→ WHAT TO PRODUCE:
Render every entry exactly as it appears.

→ DATA PROVIDED:
+ + + +

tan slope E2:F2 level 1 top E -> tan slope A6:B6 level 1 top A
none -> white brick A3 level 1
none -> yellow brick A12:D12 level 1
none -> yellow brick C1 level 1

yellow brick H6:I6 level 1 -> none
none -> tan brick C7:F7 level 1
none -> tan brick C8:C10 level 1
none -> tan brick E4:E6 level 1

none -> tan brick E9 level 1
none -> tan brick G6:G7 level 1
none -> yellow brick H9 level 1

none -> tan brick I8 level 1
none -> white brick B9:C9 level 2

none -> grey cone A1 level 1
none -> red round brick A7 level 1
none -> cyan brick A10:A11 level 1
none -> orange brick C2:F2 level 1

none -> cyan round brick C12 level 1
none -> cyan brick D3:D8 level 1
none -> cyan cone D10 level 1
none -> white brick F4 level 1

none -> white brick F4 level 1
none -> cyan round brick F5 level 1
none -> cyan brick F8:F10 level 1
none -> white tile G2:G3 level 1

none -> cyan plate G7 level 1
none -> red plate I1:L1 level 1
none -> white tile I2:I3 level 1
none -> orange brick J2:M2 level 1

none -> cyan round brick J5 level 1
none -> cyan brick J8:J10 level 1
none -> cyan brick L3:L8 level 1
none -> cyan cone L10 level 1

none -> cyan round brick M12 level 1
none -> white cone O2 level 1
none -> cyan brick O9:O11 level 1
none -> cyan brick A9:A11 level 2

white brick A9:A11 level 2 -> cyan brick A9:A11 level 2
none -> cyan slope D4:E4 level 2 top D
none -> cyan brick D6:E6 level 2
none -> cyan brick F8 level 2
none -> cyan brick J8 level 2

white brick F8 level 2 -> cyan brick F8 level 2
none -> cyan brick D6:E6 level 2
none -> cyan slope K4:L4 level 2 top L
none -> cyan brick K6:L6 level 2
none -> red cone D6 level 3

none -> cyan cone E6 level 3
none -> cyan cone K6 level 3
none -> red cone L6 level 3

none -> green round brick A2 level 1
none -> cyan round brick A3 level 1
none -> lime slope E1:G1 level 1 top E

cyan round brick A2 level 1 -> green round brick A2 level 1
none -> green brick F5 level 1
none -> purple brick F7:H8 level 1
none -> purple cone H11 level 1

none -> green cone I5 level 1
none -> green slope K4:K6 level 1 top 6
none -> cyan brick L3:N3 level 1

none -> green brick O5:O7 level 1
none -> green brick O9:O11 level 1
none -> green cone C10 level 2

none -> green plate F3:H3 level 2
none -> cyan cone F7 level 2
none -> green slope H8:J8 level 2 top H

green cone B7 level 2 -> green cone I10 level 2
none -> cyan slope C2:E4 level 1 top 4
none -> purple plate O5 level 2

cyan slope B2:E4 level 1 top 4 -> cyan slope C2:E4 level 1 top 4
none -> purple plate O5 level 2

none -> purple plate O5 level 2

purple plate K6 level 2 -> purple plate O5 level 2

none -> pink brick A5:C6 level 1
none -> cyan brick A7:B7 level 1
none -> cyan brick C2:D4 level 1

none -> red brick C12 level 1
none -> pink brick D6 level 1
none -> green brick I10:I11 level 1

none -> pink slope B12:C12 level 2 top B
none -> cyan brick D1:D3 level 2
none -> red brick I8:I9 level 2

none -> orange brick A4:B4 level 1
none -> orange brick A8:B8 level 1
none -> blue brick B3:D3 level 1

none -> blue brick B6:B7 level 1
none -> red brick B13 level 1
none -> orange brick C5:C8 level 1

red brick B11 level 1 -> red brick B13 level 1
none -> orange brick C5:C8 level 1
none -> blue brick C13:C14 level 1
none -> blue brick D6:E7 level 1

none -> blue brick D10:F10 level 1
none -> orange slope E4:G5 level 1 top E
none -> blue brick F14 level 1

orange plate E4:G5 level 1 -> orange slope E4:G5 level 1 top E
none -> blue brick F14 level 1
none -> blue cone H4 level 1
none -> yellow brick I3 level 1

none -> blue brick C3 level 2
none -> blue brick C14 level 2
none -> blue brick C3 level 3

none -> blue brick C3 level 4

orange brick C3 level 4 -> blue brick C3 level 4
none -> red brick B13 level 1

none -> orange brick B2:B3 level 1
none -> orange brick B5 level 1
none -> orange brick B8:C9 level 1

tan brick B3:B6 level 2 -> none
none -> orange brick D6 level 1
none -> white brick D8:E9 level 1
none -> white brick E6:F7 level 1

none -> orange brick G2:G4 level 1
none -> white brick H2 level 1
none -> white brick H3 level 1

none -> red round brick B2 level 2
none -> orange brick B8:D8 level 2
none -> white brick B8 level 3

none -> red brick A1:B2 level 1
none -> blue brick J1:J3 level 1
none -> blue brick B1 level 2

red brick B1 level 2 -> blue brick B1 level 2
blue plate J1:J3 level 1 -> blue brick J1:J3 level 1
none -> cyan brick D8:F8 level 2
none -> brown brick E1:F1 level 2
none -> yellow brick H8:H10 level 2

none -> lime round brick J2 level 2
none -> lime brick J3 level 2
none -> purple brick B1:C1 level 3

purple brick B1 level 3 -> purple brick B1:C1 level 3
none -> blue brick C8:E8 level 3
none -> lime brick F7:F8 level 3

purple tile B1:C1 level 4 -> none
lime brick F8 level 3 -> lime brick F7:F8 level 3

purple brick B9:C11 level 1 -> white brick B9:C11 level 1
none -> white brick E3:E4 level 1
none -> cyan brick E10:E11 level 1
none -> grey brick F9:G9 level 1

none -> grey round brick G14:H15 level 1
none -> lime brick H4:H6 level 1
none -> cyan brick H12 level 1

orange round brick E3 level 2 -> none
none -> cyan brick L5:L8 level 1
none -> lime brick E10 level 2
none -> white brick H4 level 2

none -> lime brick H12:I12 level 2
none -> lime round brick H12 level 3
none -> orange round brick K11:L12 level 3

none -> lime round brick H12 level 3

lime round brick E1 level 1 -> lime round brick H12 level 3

+ + + +

→ RESULT OF THE EXERCISE:
tan slope E2:F2 level 1 top E -> tan slope A6:B6 level 1 top A
none -> white brick A3 level 1
none -> yellow brick A12:D12 level 1
none -> yellow brick C1 level 1

yellow brick H6:I6 level 1 -> none
none -> tan brick C7:F7 level 1
none -> tan brick C8:C10 level 1
none -> tan brick E4:E6 level 1

none -> tan brick E9 level 1
none -> tan brick G6:G7 level 1
none -> yellow brick H9 level 1

none -> tan brick I8 level 1
none -> white brick B9:C9 level 2

none -> grey cone A1 level 1
none -> red round brick A7 level 1
none -> cyan brick A10:A11 level 1
none -> orange brick C2:F2 level 1

none -> cyan round brick C12 level 1
none -> cyan brick D3:D8 level 1
none -> cyan cone D10 level 1
none -> white brick F4 level 1

none -> white brick F4 level 1
none -> cyan round brick F5 level 1
none -> cyan brick F8:F10 level 1
none -> white tile G2:G3 level 1

none -> cyan plate G7 level 1
none -> red plate I1:L1 level 1
none -> white tile I2:I3 level 1
none -> orange brick J2:M2 level 1

none -> cyan round brick J5 level 1
none -> cyan brick J8:J10 level 1
none -> cyan brick L3:L8 level 1
none -> cyan cone L10 level 1

none -> cyan round brick M12 level 1
none -> white cone O2 level 1
none -> cyan brick O9:O11 level 1
none -> cyan brick A9:A11 level 2

white brick A9:A11 level 2 -> cyan brick A9:A11 level 2
none -> cyan slope D4:E4 level 2 top D
none -> cyan brick D6:E6 level 2
none -> cyan brick F8 level 2
none -> cyan brick J8 level 2

white brick F8 level 2 -> cyan brick F8 level 2
none -> cyan brick D6:E6 level 2
none -> cyan slope K4:L4 level 2 top L
none -> cyan brick K6:L6 level 2
none -> red cone D6 level 3

none -> cyan cone E6 level 3
none -> cyan cone K6 level 3
none -> red cone L6 level 3

none -> green round brick A2 level 1
none -> cyan round brick A3 level 1
none -> lime slope E1:G1 level 1 top E

cyan round brick A2 level 1 -> green round brick A2 level 1
none -> green brick F5 level 1
none -> purple brick F7:H8 level 1
none -> purple cone H11 level 1

none -> green cone I5 level 1
none -> green slope K4:K6 level 1 top 6
none -> cyan brick L3:N3 level 1

none -> green brick O5:O7 level 1
none -> green brick O9:O11 level 1
none -> green cone C10 level 2

none -> green plate F3:H3 level 2
none -> cyan cone F7 level 2
none -> green slope H8:J8 level 2 top H

green cone B7 level 2 -> green cone I10 level 2
none -> cyan slope C2:E4 level 1 top 4
none -> purple plate O5 level 2

cyan slope B2:E4 level 1 top 4 -> cyan slope C2:E4 level 1 top 4
none -> purple plate O5 level 2

none -> purple plate O5 level 2

purple plate K6 level 2 -> purple plate O5 level 2

none -> pink brick A5:C6 level 1
none -> cyan brick A7:B7 level 1
none -> cyan brick C2:D4 level 1

none -> red brick C12 level 1
none -> pink brick D6 level 1
none -> green brick I10:I11 level 1

none -> pink slope B12:C12 level 2 top B
none -> cyan brick D1:D3 level 2
none -> red brick I8:I9 level 2

none -> orange brick A4:B4 level 1
none -> orange brick A8:B8 level 1
none -> blue brick B3:D3 level 1

none -> blue brick B6:B7 level 1
none -> red brick B13 level 1
none -> orange brick C5:C8 level 1

red brick B11 level 1 -> red brick B13 level 1
none -> orange brick C5:C8 level 1
none -> blue brick C13:C14 level 1
none -> blue brick D6:E7 level 1

none -> blue brick D10:F10 level 1
none -> orange slope E4:G5 level 1 top E
none -> blue brick F14 level 1

orange plate E4:G5 level 1 -> orange slope E4:G5 level 1 top E
none -> blue brick F14 level 1
none -> blue cone H4 level 1
none -> yellow brick I3 level 1

none -> blue brick C3 level 2
none -> blue brick C14 level 2
none -> blue brick C3 level 3

none -> blue brick C3 level 4

orange brick C3 level 4 -> blue brick C3 level 4
none -> red brick B13 level 1

none -> orange brick B2:B3 level 1
none -> orange brick B5 level 1
none -> orange brick B8:C9 level 1

tan brick B3:B6 level 2 -> none
none -> orange brick D6 level 1
none -> white brick D8:E9 level 1
none -> white brick E6:F7 level 1

none -> orange brick G2:G4 level 1
none -> white brick H2 level 1
none -> white brick H3 level 1

none -> red round brick B2 level 2
none -> orange brick B8:D8 level 2
none -> white brick B8 level 3

none -> red brick A1:B2 level 1
none -> blue brick J1:J3 level 1
none -> blue brick B1 level 2

red brick B1 level 2 -> blue brick B1 level 2
blue plate J1:J3 level 1 -> blue brick J1:J3 level 1
none -> cyan brick D8:F8 level 2
none -> brown brick E1:F1 level 2
none -> yellow brick H8:H10 level 2

none -> lime round brick J2 level 2
none -> lime brick J3 level 2
none -> purple brick B1:C1 level 3

purple brick B1 level 3 -> purple brick B1:C1 level 3
none -> blue brick C8:E8 level 3
none -> lime brick F7:F8 level 3

purple tile B1:C1 level 4 -> none
lime brick F8 level 3 -> lime brick F7:F8 level 3

purple brick B9:C11 level 1 -> white brick B9:C11 level 1
none -> white brick E3:E4 level 1
none -> cyan brick E10:E11 level 1
none -> grey brick F9:G9 level 1

none -> grey round brick G14:H15 level 1
none -> lime brick H4:H6 level 1
none -> cyan brick H12 level 1

orange round brick E3 level 2 -> none
none -> cyan brick L5:L8 level 1
none -> lime brick E10 level 2
none -> white brick H4 level 2

none -> lime brick H12:I12 level 2
none -> lime round brick H12 level 3
none -> orange round brick K11:L12 level 3

none -> lime round brick H12 level 3

lime round brick E1 level 1 -> lime round brick H12 level 3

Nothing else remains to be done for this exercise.